[Before-and-after object lists]
■ ■ ■ ■ ■ ■ ■
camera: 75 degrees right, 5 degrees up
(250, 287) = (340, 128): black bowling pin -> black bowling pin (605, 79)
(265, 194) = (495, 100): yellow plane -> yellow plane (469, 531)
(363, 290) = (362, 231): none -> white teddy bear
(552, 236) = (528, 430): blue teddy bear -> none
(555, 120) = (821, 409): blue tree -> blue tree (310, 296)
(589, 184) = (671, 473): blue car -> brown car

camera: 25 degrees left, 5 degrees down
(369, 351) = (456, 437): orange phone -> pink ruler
■ ■ ■ ■ ■ ■ ■
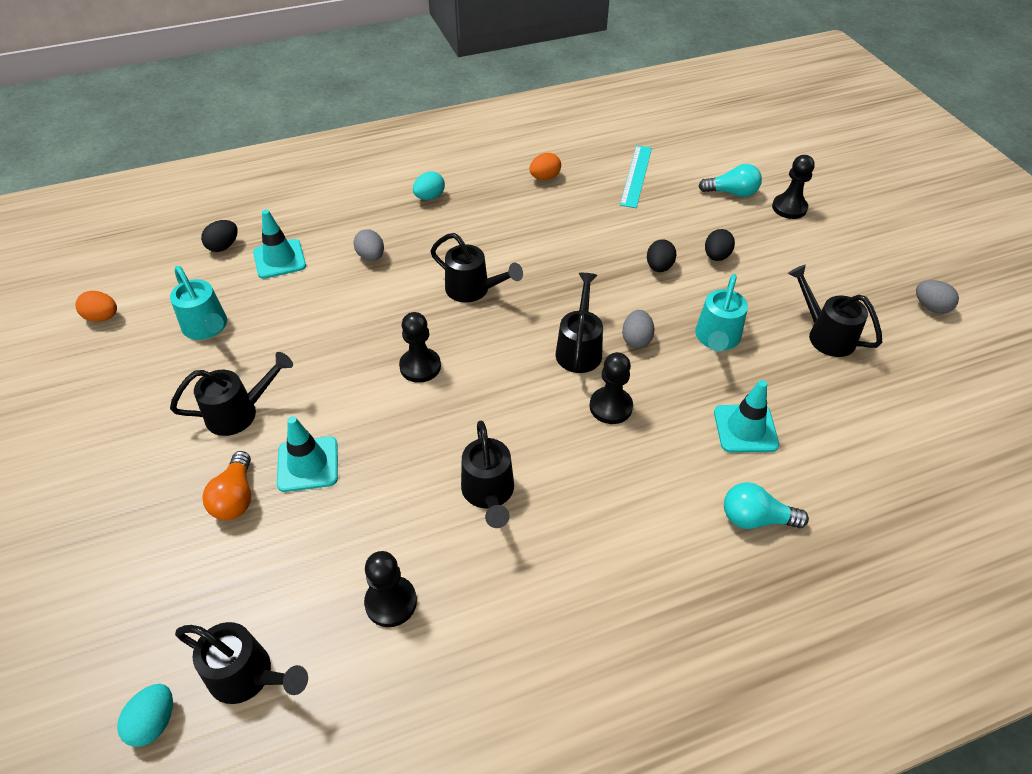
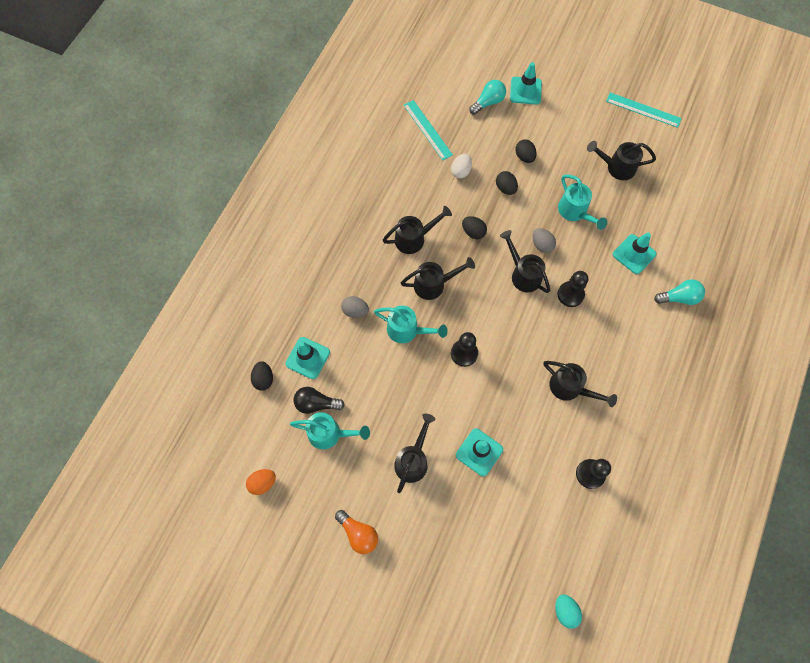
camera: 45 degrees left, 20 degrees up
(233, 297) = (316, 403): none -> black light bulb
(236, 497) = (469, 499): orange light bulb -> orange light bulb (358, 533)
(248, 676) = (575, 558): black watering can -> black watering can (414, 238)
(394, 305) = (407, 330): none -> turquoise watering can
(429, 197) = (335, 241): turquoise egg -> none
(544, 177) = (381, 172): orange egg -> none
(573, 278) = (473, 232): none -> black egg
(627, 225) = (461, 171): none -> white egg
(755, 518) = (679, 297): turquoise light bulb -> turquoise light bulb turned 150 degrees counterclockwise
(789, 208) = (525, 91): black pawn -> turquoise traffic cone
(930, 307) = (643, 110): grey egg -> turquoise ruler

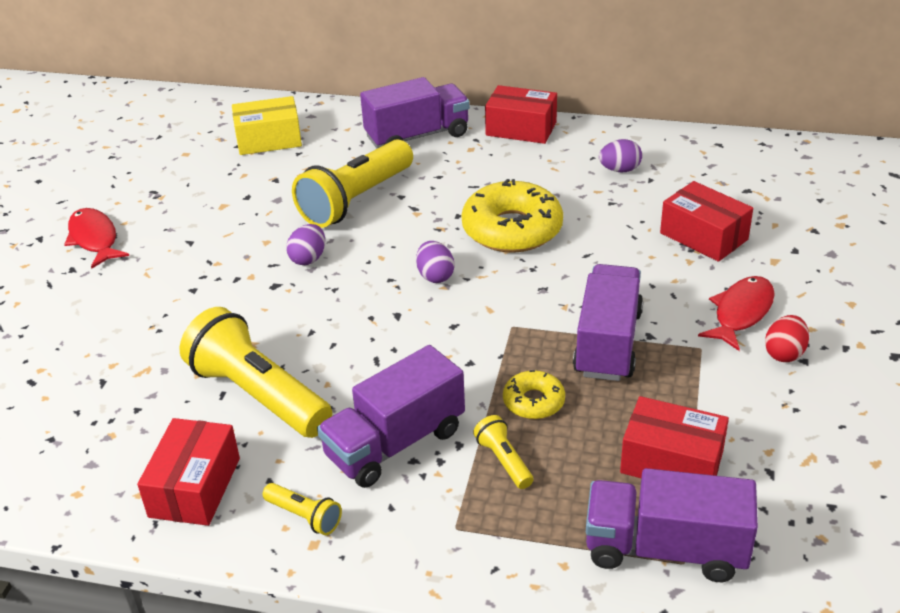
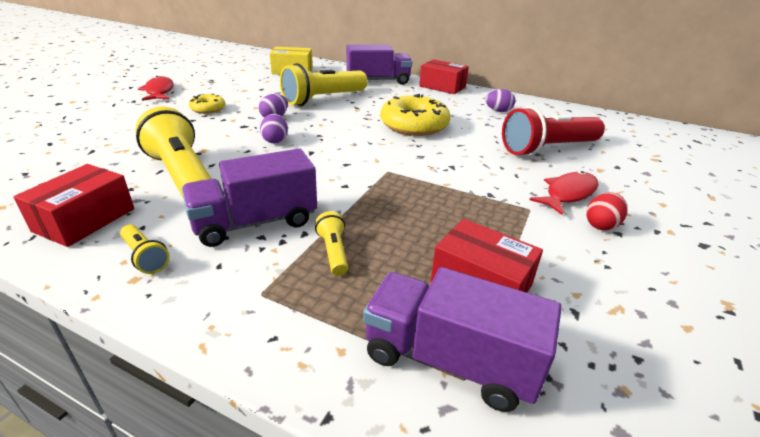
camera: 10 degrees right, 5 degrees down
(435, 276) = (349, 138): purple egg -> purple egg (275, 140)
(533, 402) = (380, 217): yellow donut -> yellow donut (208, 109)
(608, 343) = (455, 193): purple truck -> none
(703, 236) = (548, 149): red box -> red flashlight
■ ■ ■ ■ ■ ■ ■
● **Work item**
From the records above, pull every line that carries the word "blue".

● **Written solution**
(552, 236) = (528, 430): blue teddy bear -> none
(555, 120) = (821, 409): blue tree -> blue tree (310, 296)
(589, 184) = (671, 473): blue car -> brown car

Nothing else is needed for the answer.